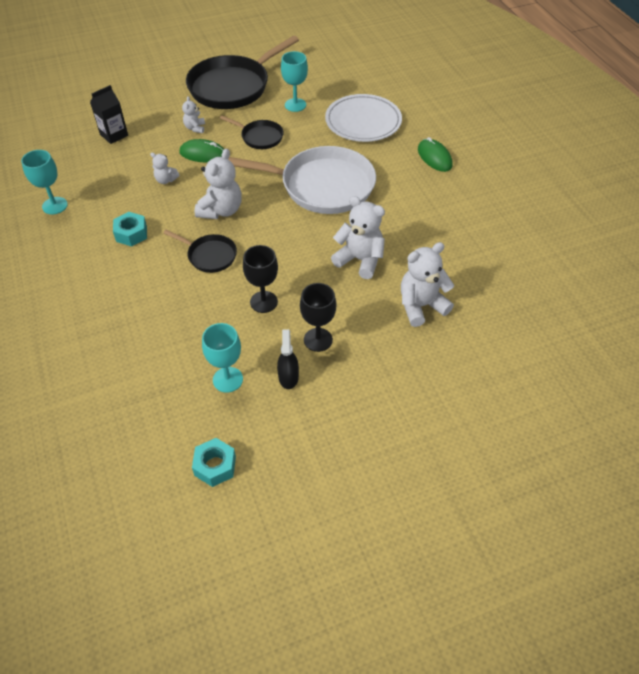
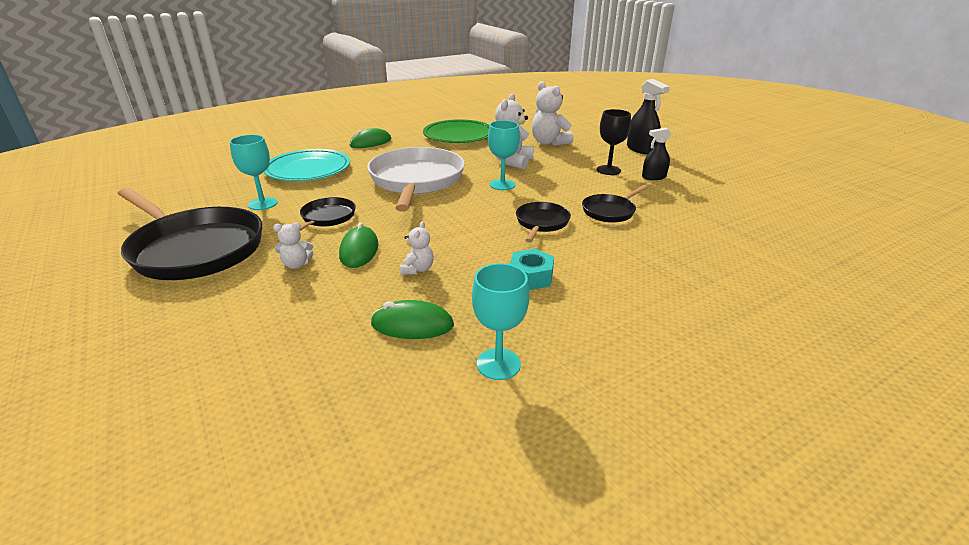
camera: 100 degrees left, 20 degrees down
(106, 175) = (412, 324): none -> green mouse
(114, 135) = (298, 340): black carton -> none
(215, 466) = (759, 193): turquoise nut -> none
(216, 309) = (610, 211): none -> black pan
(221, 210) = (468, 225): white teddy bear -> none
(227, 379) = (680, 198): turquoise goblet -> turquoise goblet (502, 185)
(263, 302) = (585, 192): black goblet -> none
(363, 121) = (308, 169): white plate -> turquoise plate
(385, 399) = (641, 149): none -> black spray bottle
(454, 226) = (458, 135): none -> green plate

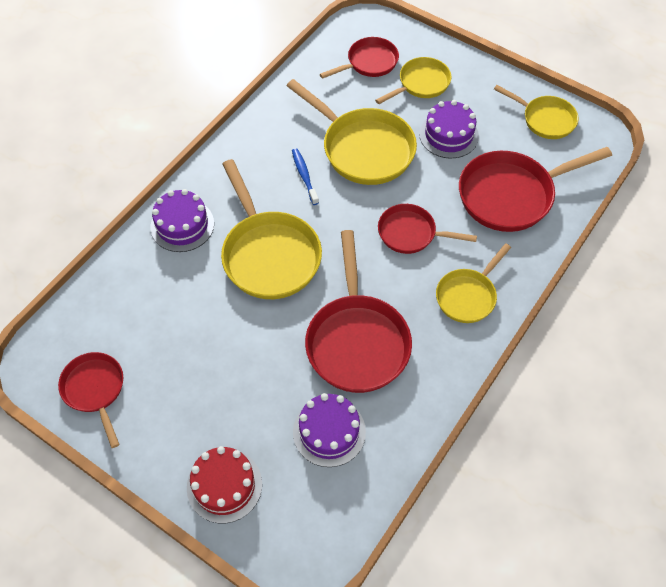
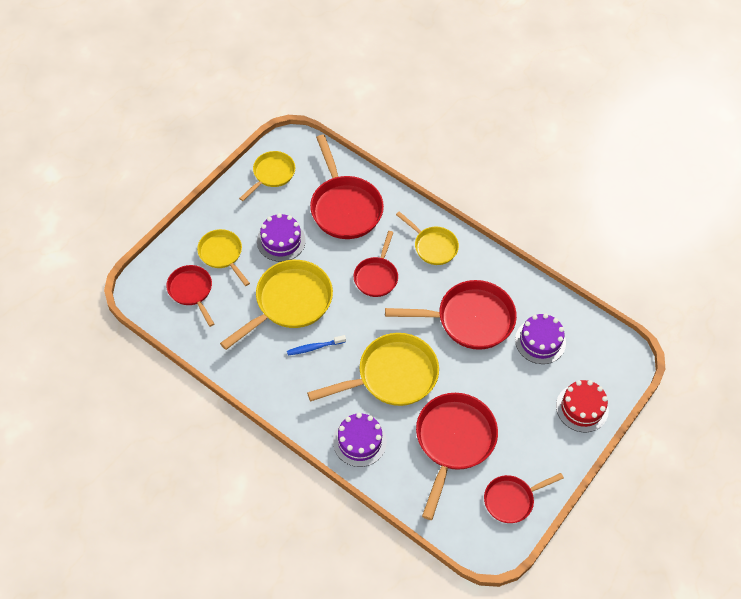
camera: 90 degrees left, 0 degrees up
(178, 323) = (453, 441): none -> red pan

--

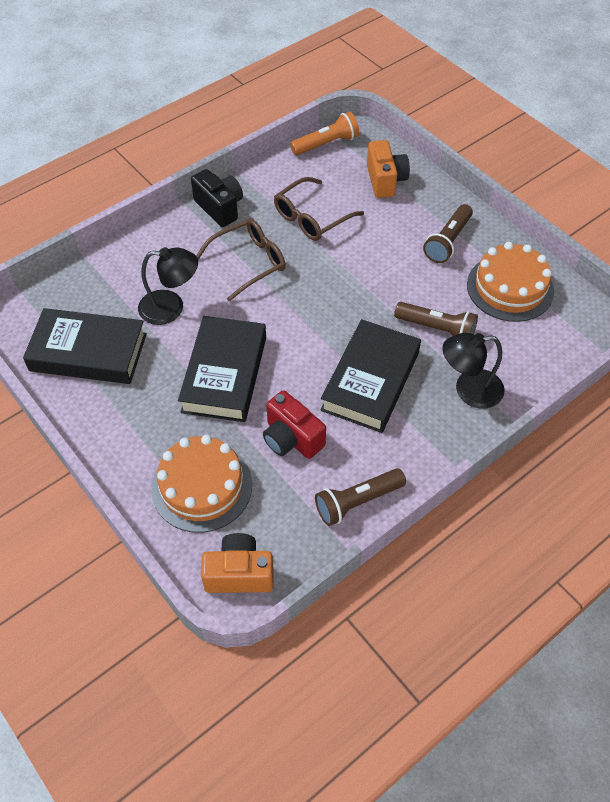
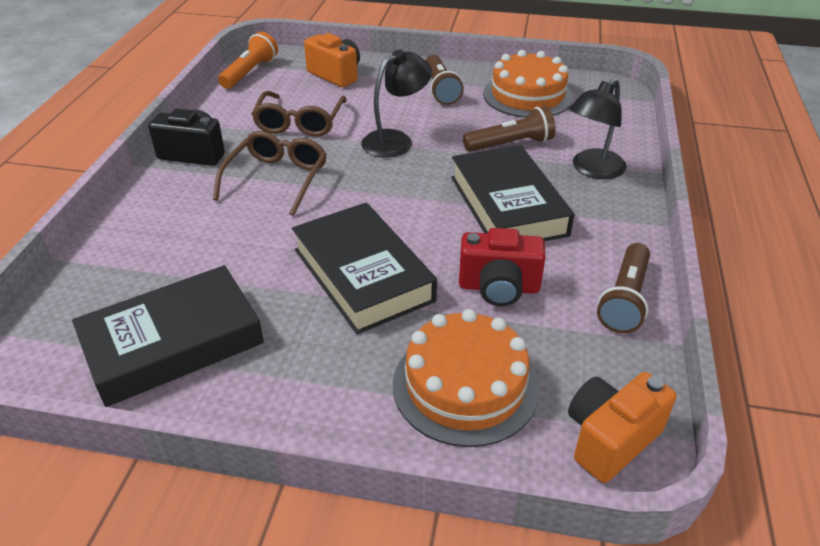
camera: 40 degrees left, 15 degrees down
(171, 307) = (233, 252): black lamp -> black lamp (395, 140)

...

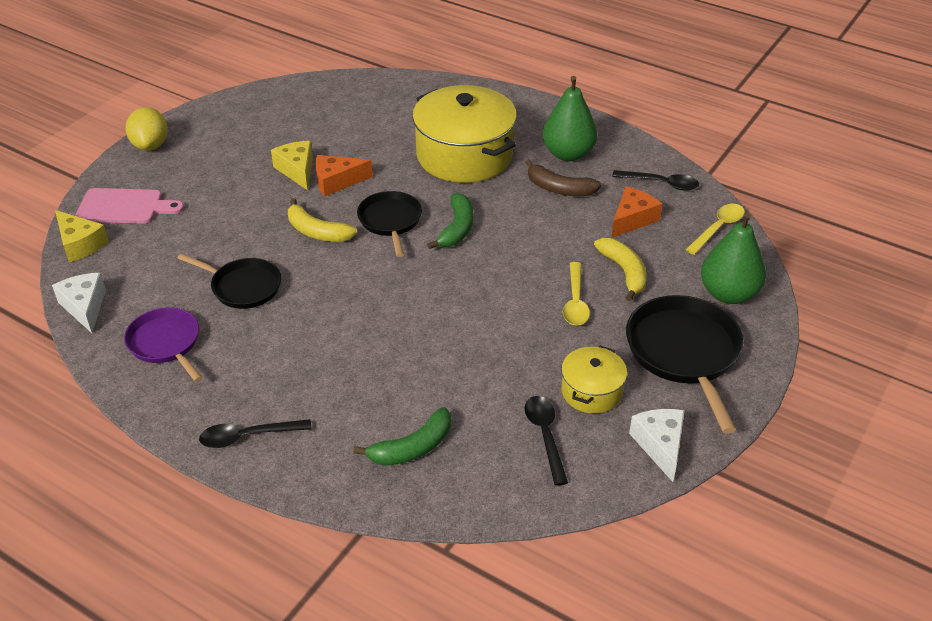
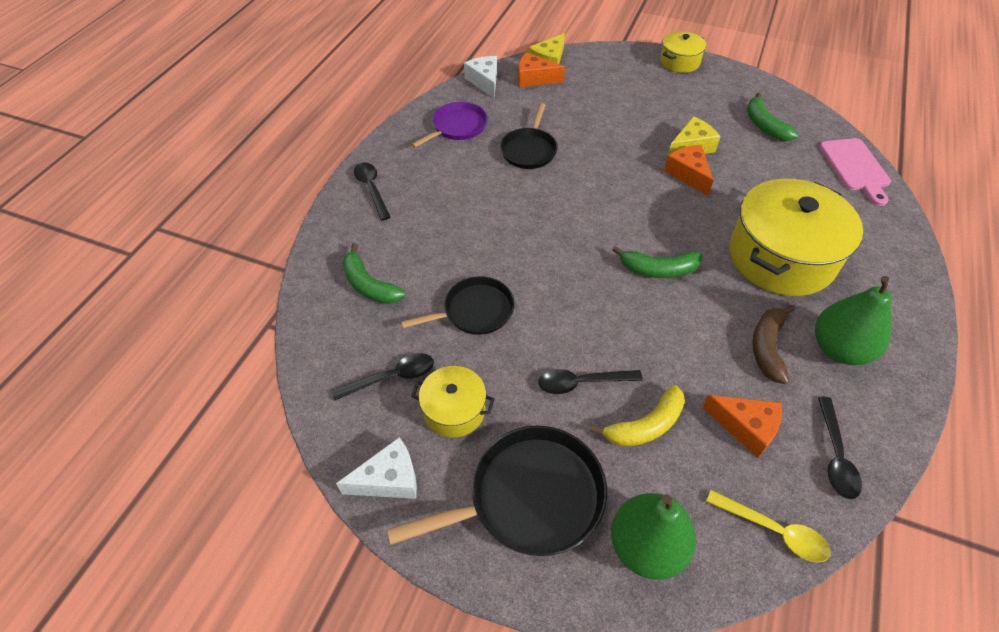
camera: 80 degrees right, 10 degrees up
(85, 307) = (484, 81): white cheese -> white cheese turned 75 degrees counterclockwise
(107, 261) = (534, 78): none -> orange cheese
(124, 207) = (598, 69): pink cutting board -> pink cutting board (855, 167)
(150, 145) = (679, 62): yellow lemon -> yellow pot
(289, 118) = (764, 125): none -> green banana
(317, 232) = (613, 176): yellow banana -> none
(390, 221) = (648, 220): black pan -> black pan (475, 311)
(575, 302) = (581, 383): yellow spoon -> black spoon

*Try it:* Among the records, find every line holding the word "goblet" and copy it.

*Response box:*
(227, 379) = (680, 198): turquoise goblet -> turquoise goblet (502, 185)
(263, 302) = (585, 192): black goblet -> none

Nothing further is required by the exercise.